## Problem to work on:
Every record here must be copied exactly, except for the images it holds.

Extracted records

_ _ _ _ _ _ _

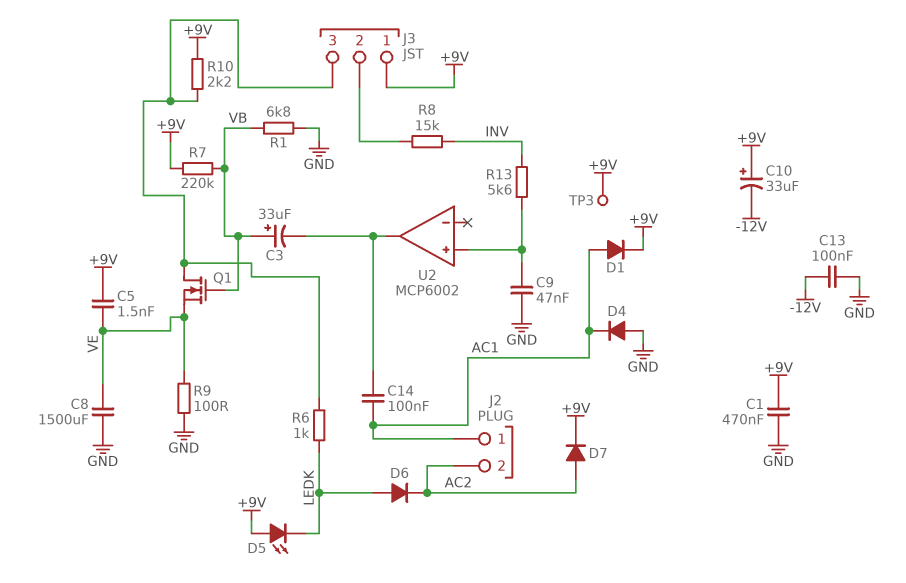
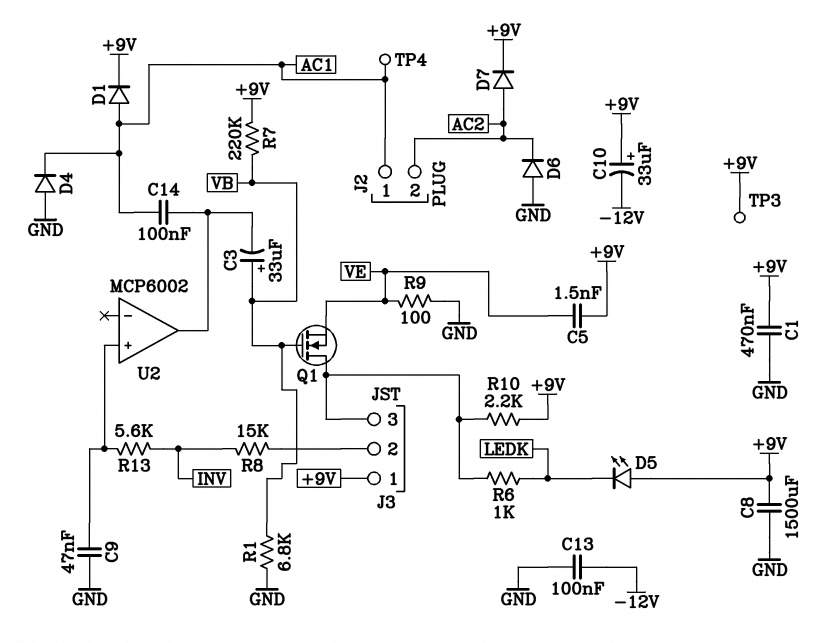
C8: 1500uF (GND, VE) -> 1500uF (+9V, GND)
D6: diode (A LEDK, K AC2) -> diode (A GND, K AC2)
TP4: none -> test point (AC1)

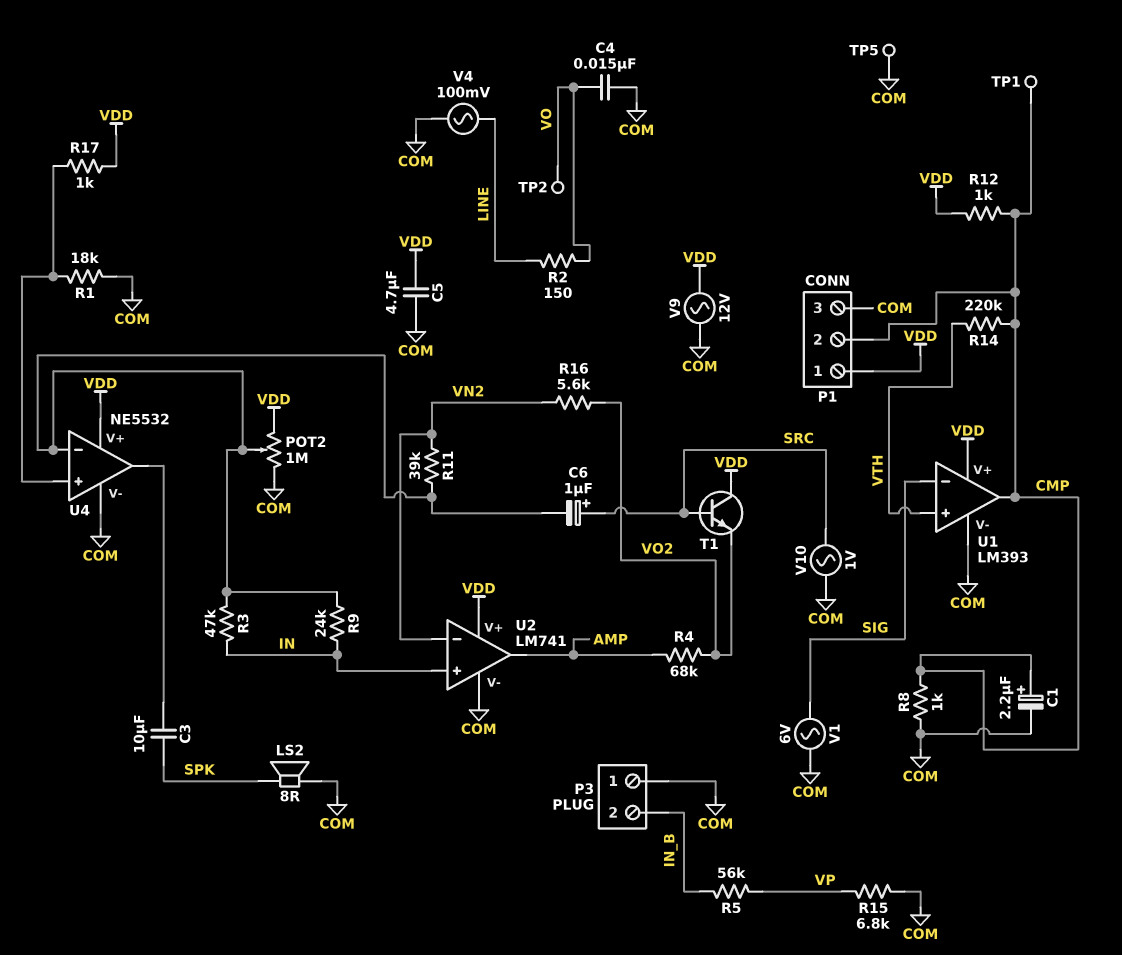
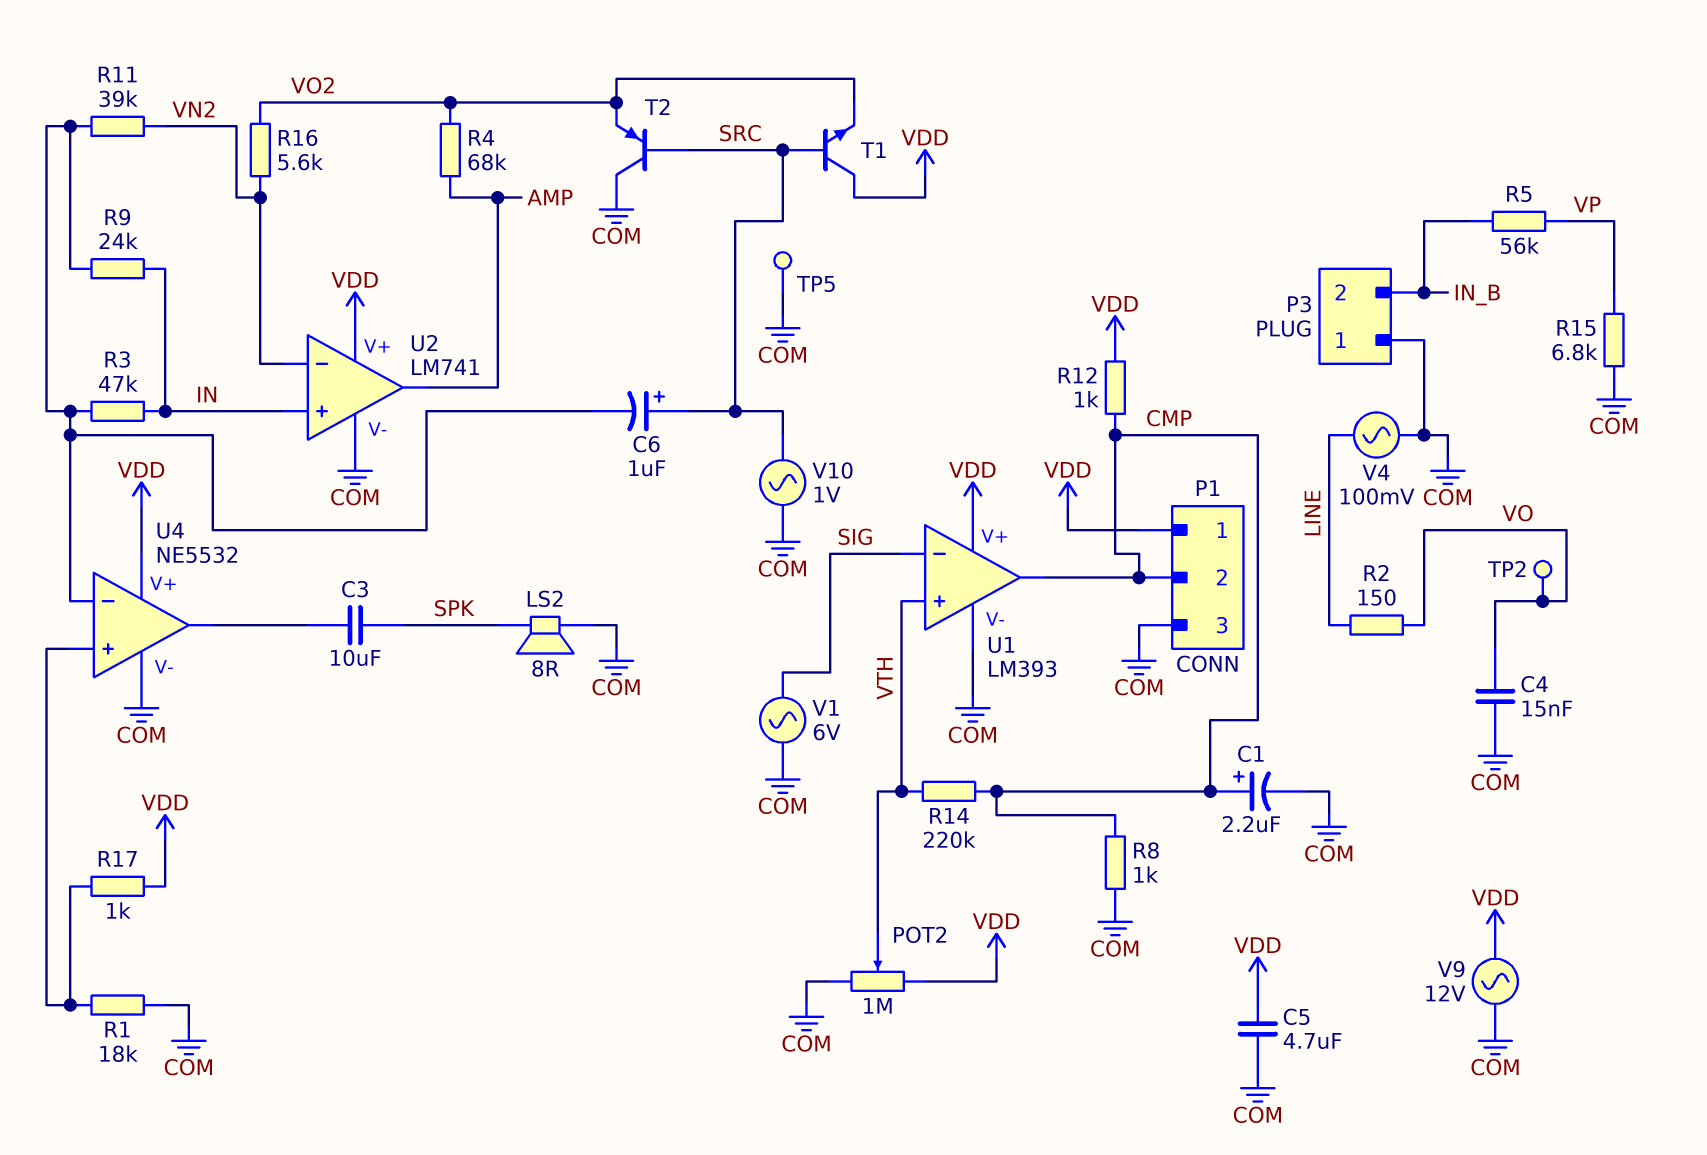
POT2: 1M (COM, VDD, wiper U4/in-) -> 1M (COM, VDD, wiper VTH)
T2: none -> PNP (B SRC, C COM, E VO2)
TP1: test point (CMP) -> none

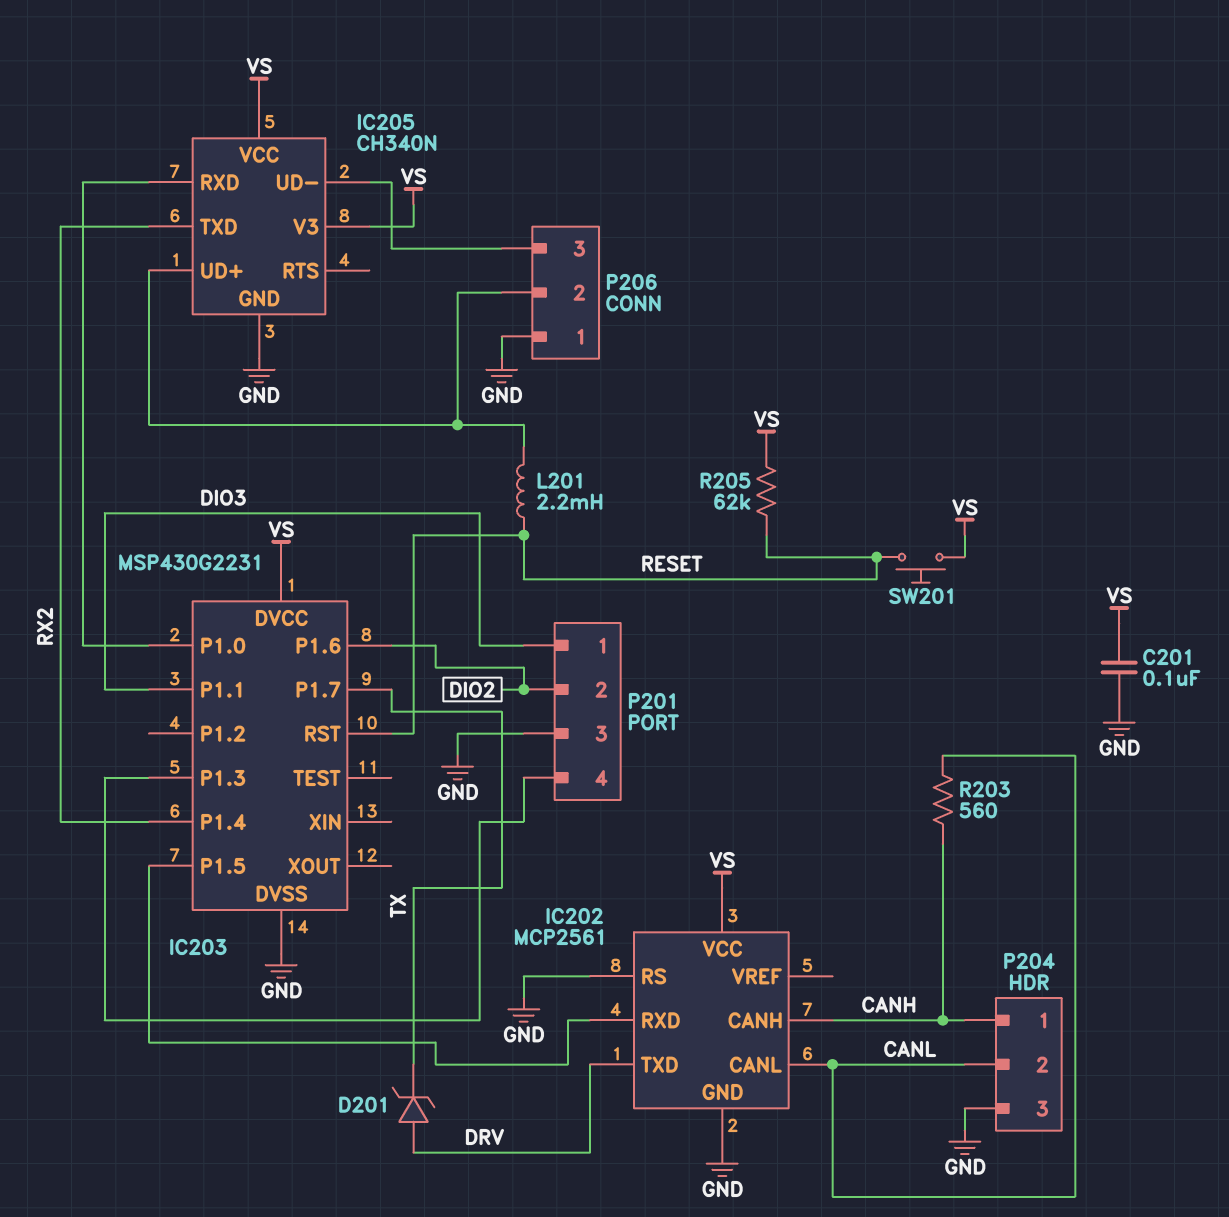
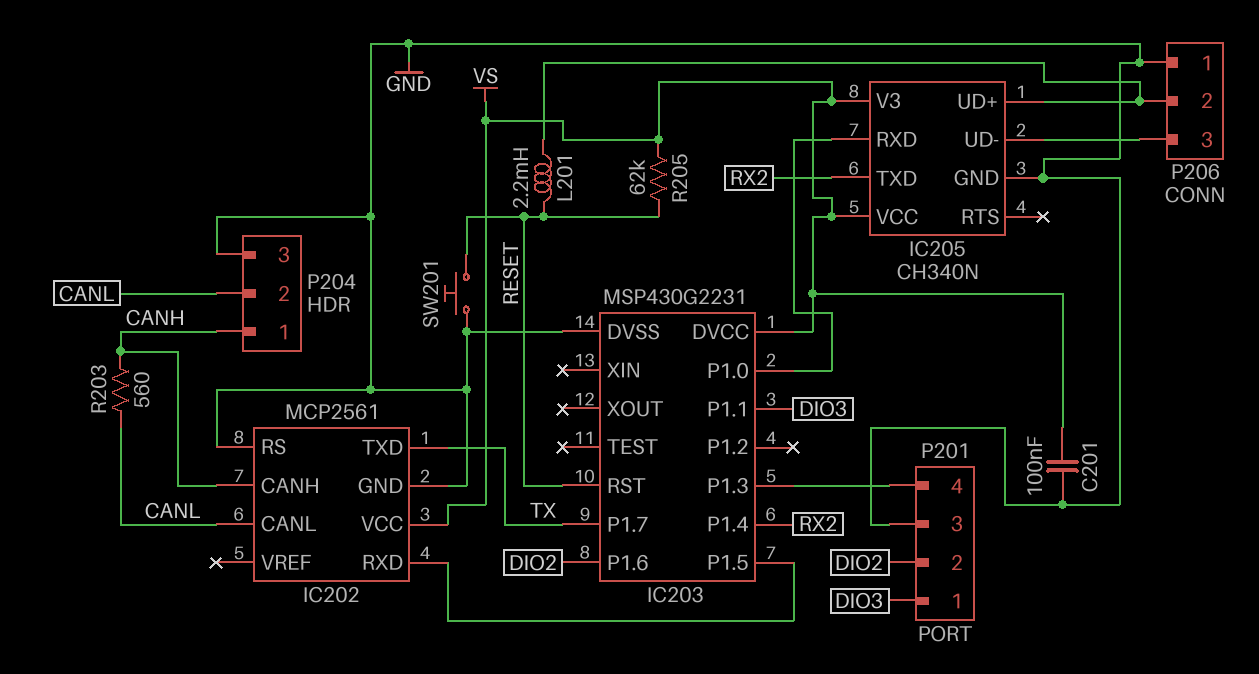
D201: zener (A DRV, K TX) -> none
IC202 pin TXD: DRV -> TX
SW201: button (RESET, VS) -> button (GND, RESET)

_ _ _ _ _ _ _

## Completed exercise:
C8: 1500uF (GND, VE) -> 1500uF (+9V, GND)
D6: diode (A LEDK, K AC2) -> diode (A GND, K AC2)
TP4: none -> test point (AC1)

POT2: 1M (COM, VDD, wiper U4/in-) -> 1M (COM, VDD, wiper VTH)
T2: none -> PNP (B SRC, C COM, E VO2)
TP1: test point (CMP) -> none

D201: zener (A DRV, K TX) -> none
IC202 pin TXD: DRV -> TX
SW201: button (RESET, VS) -> button (GND, RESET)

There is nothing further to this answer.